■ **Work item**
Each line of the records below that contains "black" needs to be copied.

____ The records

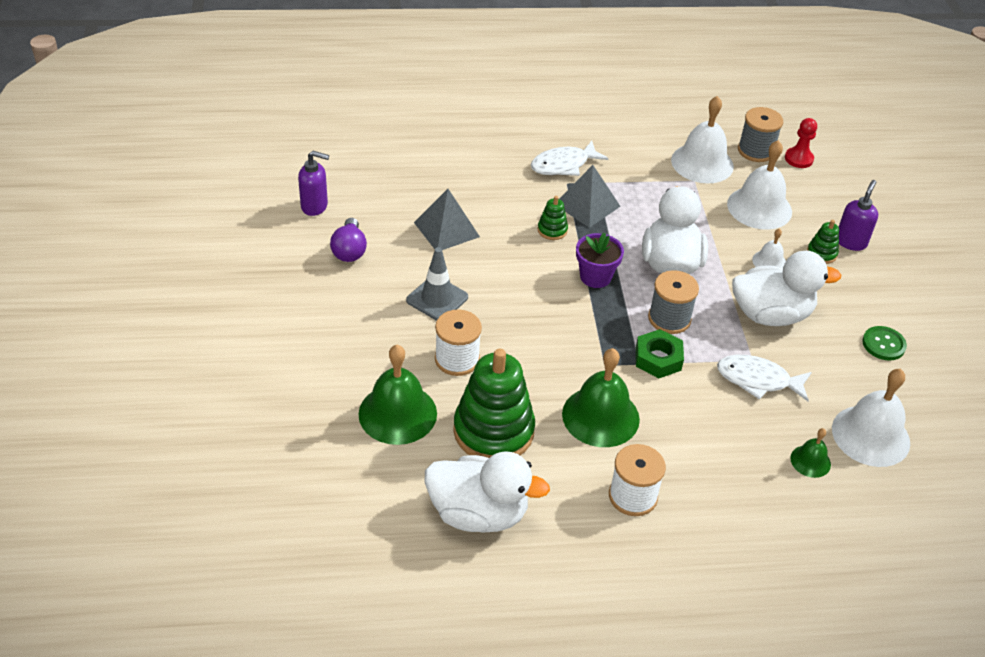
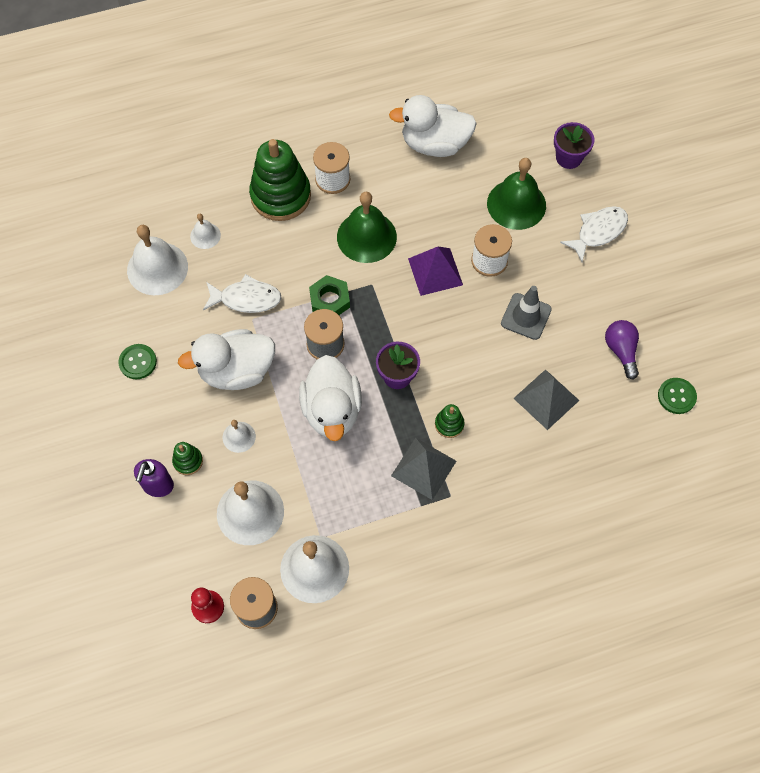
camera: 170 degrees right, 20 degrees up
(302, 455) = (568, 158): none -> purple flower pot
(315, 206) = (676, 396): purple soap dispenser -> green button
(493, 431) = (442, 206): green stacking toy -> green stacking toy (280, 196)
(525, 362) = (435, 271): none -> purple pyramid
(563, 165) = (460, 523): white fish -> white fish (598, 232)
(810, 461) = (205, 235): green bell -> white bell

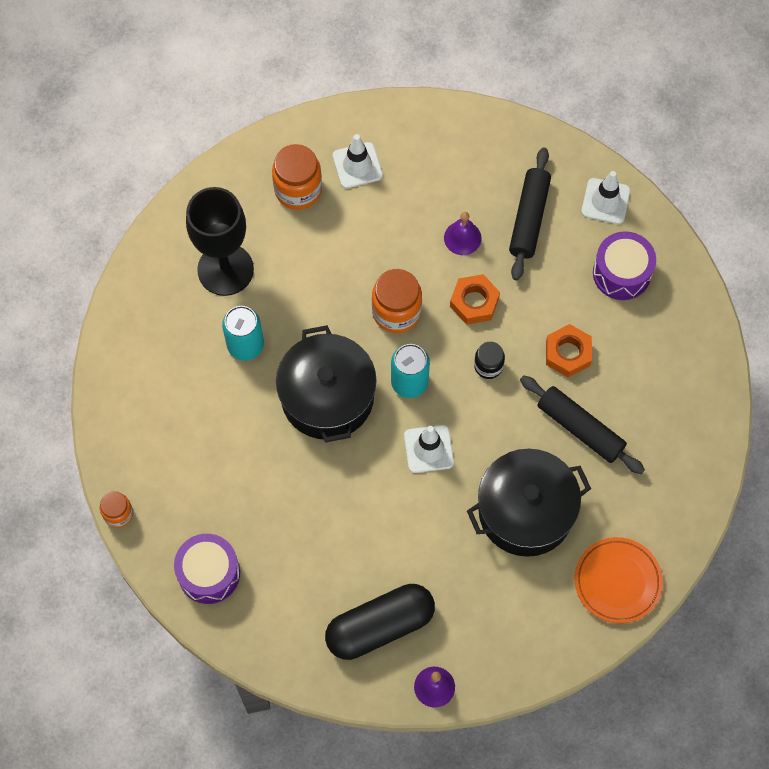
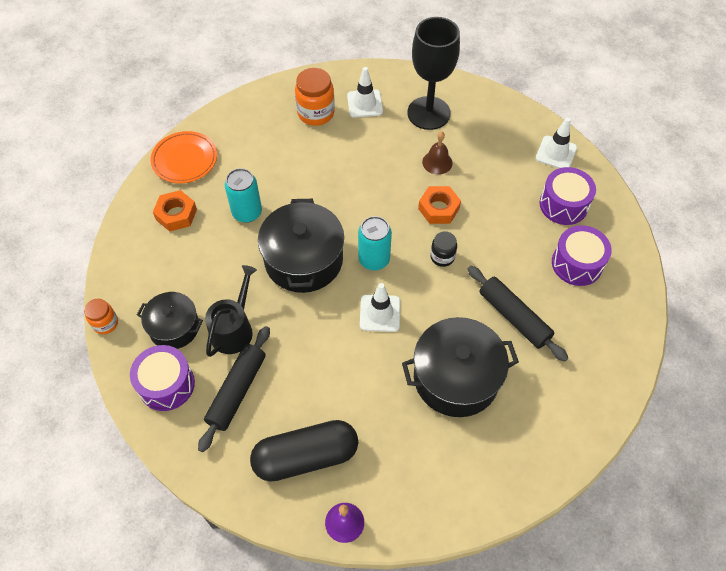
camera: 10 degrees right, 10 degrees down
(198, 505) = (174, 327): none -> black pot
(225, 269) = (246, 158): black goblet -> black goblet (428, 113)
(267, 496) = (234, 329): none -> black watering can
(396, 312) = (374, 206): orange jar -> none
(462, 238) = (437, 162): purple bell -> brown bell
(529, 218) = (492, 156): black rolling pin -> black rolling pin (237, 391)
(568, 353) = (511, 257): orange nut -> orange nut (176, 214)
(617, 581) = (532, 453): orange plate -> orange plate (184, 160)
(644, 349) = (577, 264): none -> purple drum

________

■ **Result below**
(198, 505) = (174, 327): none -> black pot
(225, 269) = (246, 158): black goblet -> black goblet (428, 113)
(267, 496) = (234, 329): none -> black watering can
(529, 218) = (492, 156): black rolling pin -> black rolling pin (237, 391)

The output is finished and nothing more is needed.